§ Work request
In full and exactly, please return the records, but keep out the pictures.

§ Data to examine
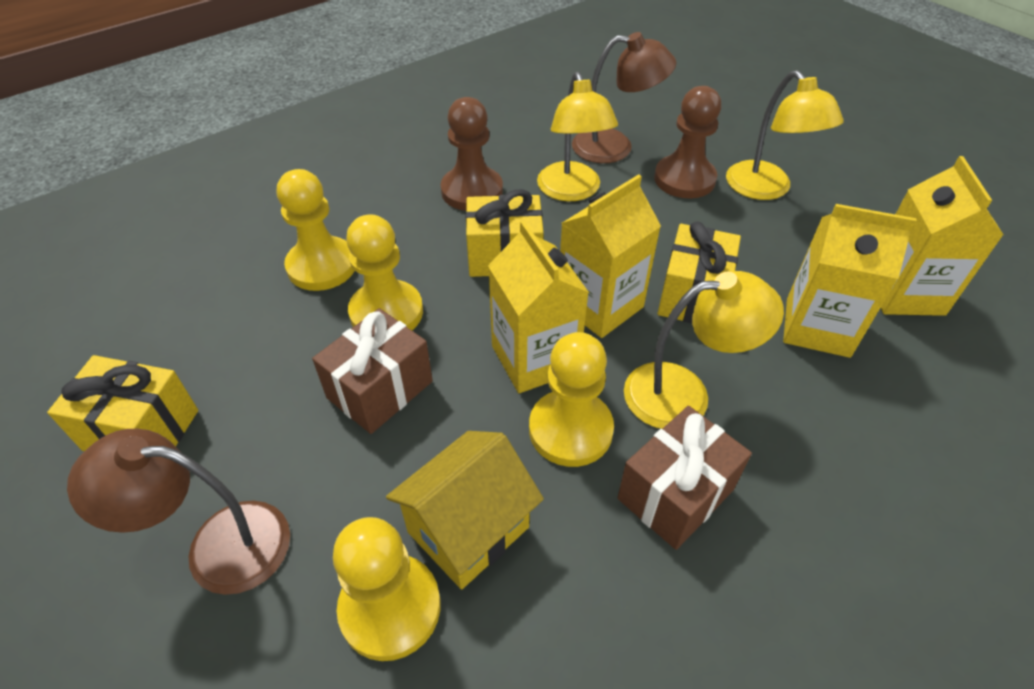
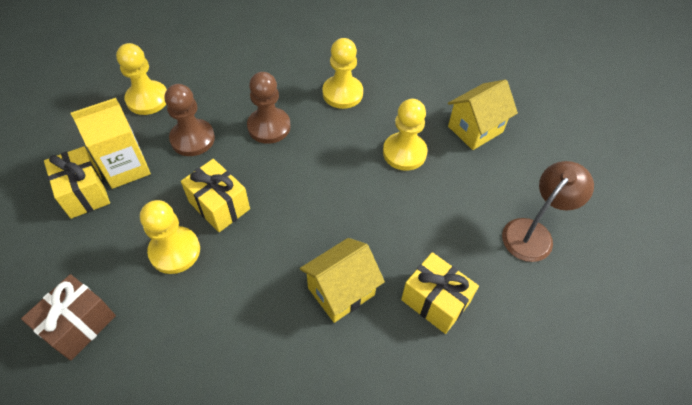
brown gift: 2 -> 1
brown lamp: 2 -> 1
yellow carton: 4 -> 1
yellow house: 1 -> 2
yellow lamp: 3 -> 0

§ Your solution
brown gift: 2 -> 1
brown lamp: 2 -> 1
yellow carton: 4 -> 1
yellow house: 1 -> 2
yellow lamp: 3 -> 0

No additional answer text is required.